■ **AIM OF THE EXERCISE**
The material below holds a span beginning at the line with "R104: 1.2k (W1, W6) -> 1.2k (W1, W13)" and ending at the line with "BT1: 3.7V (plus". Quote that span exactly, both ends included, and only that span.

■ **PROVIDED DATA**
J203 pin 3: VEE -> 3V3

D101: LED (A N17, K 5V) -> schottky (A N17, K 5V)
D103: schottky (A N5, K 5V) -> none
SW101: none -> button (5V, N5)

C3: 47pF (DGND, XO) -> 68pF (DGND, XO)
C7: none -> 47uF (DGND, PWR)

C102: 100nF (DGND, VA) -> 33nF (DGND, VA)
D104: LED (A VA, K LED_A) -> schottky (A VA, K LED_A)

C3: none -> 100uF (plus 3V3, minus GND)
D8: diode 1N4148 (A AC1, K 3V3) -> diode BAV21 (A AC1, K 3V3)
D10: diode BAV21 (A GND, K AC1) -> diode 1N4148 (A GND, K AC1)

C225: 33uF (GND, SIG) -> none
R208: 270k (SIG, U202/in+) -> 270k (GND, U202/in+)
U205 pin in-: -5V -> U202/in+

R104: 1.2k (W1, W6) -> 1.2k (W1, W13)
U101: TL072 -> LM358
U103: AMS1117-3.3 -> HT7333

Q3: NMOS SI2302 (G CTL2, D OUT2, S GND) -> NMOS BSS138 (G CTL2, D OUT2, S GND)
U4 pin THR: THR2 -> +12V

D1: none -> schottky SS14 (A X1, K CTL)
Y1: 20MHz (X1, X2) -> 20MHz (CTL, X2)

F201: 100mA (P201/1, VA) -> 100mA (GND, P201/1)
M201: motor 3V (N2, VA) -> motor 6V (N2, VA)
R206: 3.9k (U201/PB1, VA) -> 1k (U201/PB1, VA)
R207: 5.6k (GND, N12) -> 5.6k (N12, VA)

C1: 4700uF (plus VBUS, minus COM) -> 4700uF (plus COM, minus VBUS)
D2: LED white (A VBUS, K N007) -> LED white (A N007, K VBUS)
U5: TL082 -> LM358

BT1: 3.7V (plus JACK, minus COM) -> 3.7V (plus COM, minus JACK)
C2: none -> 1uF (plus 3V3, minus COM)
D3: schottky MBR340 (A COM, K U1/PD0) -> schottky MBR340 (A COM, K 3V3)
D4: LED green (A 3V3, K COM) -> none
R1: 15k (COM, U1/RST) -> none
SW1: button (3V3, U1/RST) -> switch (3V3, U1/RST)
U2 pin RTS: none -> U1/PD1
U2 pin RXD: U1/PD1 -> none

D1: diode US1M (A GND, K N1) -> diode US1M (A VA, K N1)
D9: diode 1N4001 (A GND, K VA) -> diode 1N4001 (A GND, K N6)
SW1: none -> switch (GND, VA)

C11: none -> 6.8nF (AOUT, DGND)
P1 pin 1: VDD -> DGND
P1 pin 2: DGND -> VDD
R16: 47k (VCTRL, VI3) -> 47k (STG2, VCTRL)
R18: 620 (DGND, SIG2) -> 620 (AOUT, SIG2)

■ **ANSWER SPACE**
R104: 1.2k (W1, W6) -> 1.2k (W1, W13)
U101: TL072 -> LM358
U103: AMS1117-3.3 -> HT7333

Q3: NMOS SI2302 (G CTL2, D OUT2, S GND) -> NMOS BSS138 (G CTL2, D OUT2, S GND)
U4 pin THR: THR2 -> +12V

D1: none -> schottky SS14 (A X1, K CTL)
Y1: 20MHz (X1, X2) -> 20MHz (CTL, X2)

F201: 100mA (P201/1, VA) -> 100mA (GND, P201/1)
M201: motor 3V (N2, VA) -> motor 6V (N2, VA)
R206: 3.9k (U201/PB1, VA) -> 1k (U201/PB1, VA)
R207: 5.6k (GND, N12) -> 5.6k (N12, VA)

C1: 4700uF (plus VBUS, minus COM) -> 4700uF (plus COM, minus VBUS)
D2: LED white (A VBUS, K N007) -> LED white (A N007, K VBUS)
U5: TL082 -> LM358

BT1: 3.7V (plus JACK, minus COM) -> 3.7V (plus COM, minus JACK)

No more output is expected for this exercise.